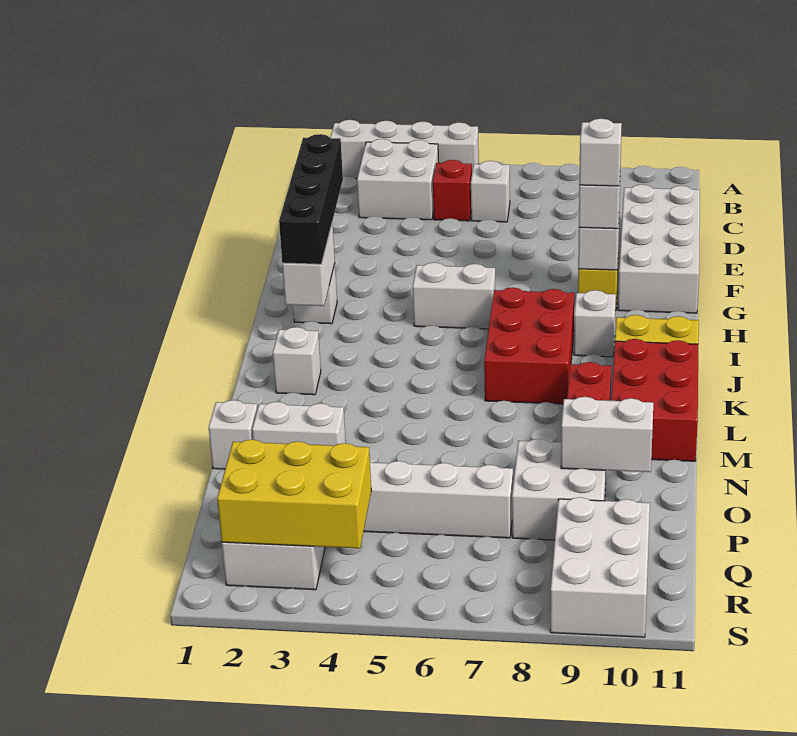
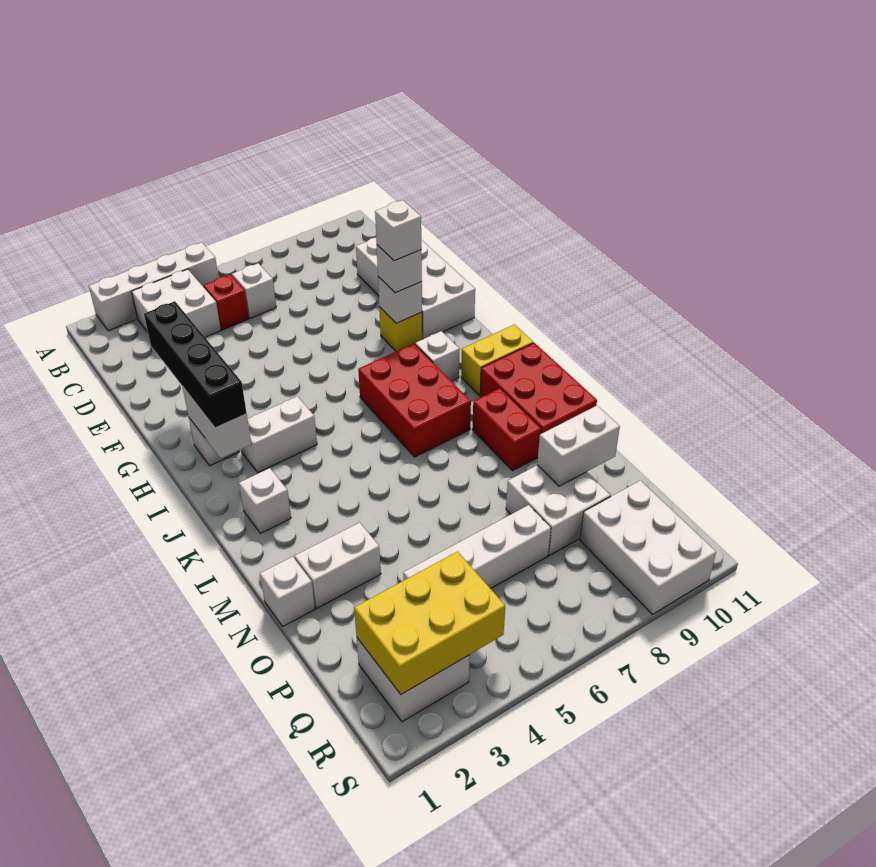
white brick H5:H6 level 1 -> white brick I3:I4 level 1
==
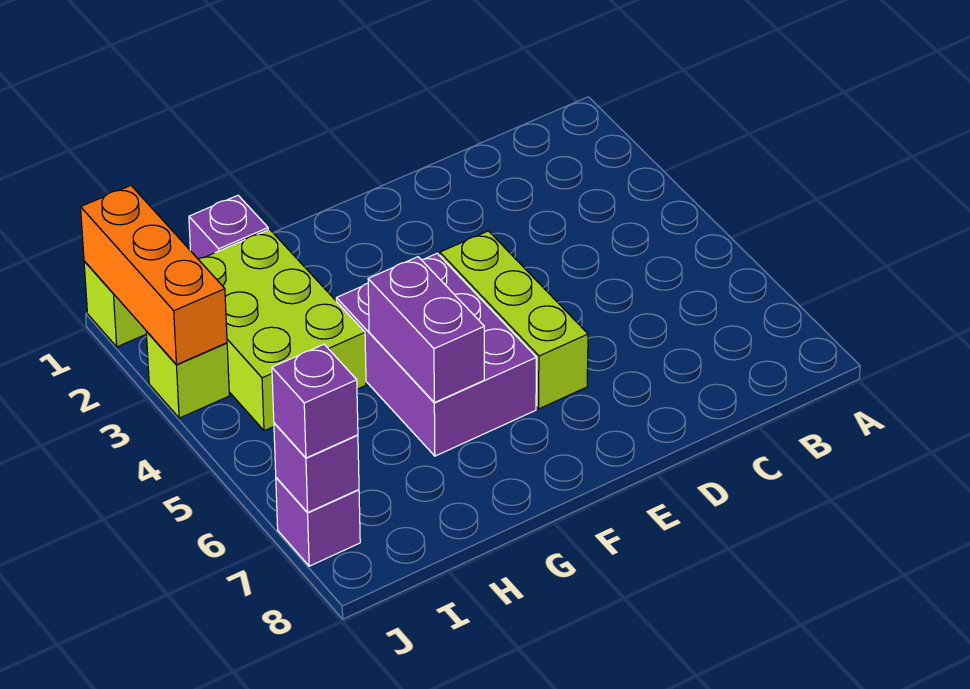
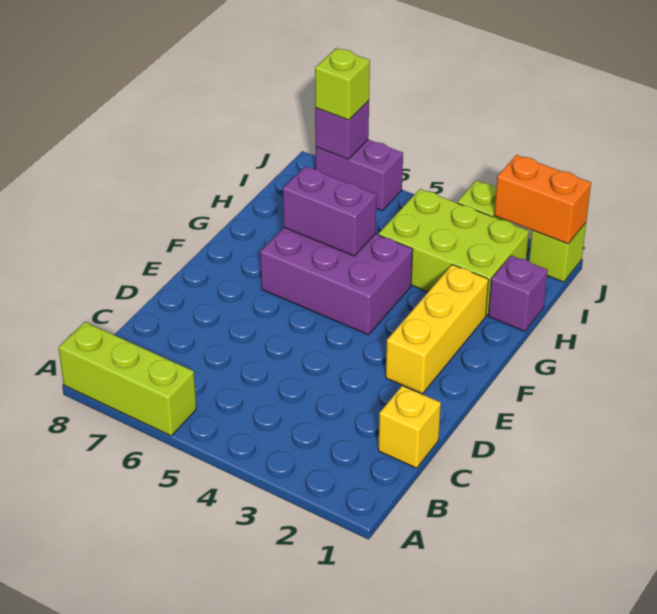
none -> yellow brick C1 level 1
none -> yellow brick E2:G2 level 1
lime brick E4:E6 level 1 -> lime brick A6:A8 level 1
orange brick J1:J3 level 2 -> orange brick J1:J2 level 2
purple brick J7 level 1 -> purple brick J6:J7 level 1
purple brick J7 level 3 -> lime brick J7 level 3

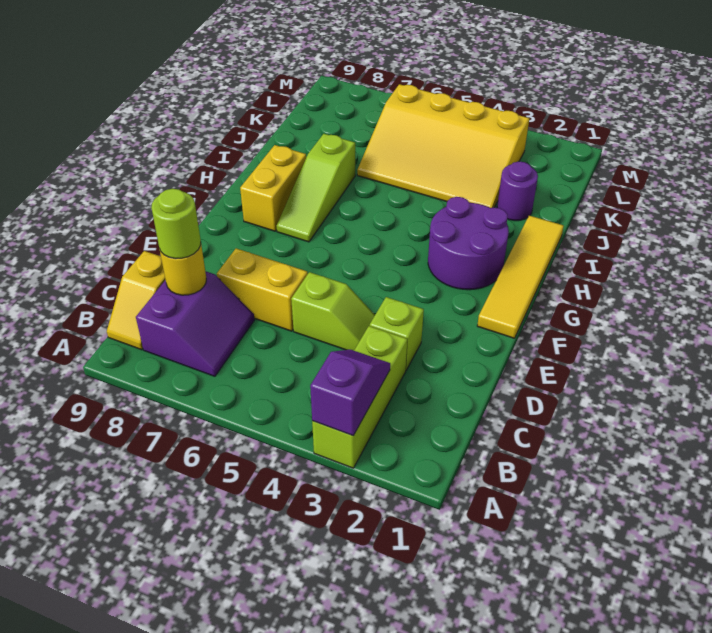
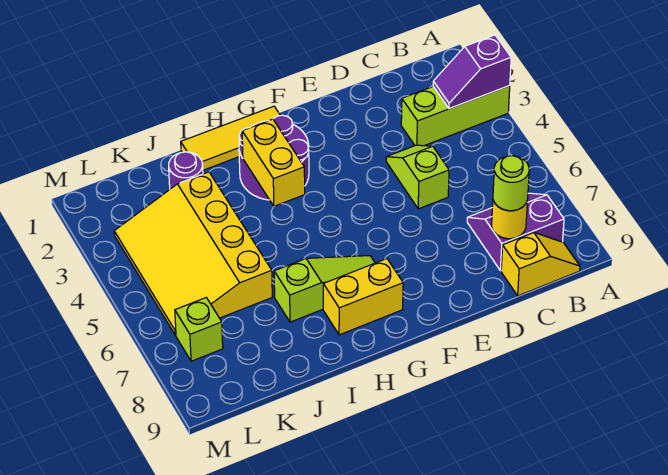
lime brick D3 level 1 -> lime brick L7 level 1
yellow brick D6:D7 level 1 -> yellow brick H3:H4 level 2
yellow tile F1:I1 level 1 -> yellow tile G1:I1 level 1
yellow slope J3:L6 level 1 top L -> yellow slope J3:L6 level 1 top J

Instructions for the task: To complete this exercise, transcribe exactly the lines above from the one that holds "none -> yellow brick C1 level 1" through the one that holds "yellow slope J3:L6 level 1 top L". Pictures stay out.

Task response:
none -> yellow brick C1 level 1
none -> yellow brick E2:G2 level 1
lime brick E4:E6 level 1 -> lime brick A6:A8 level 1
orange brick J1:J3 level 2 -> orange brick J1:J2 level 2
purple brick J7 level 1 -> purple brick J6:J7 level 1
purple brick J7 level 3 -> lime brick J7 level 3

lime brick D3 level 1 -> lime brick L7 level 1
yellow brick D6:D7 level 1 -> yellow brick H3:H4 level 2
yellow tile F1:I1 level 1 -> yellow tile G1:I1 level 1
yellow slope J3:L6 level 1 top L -> yellow slope J3:L6 level 1 top J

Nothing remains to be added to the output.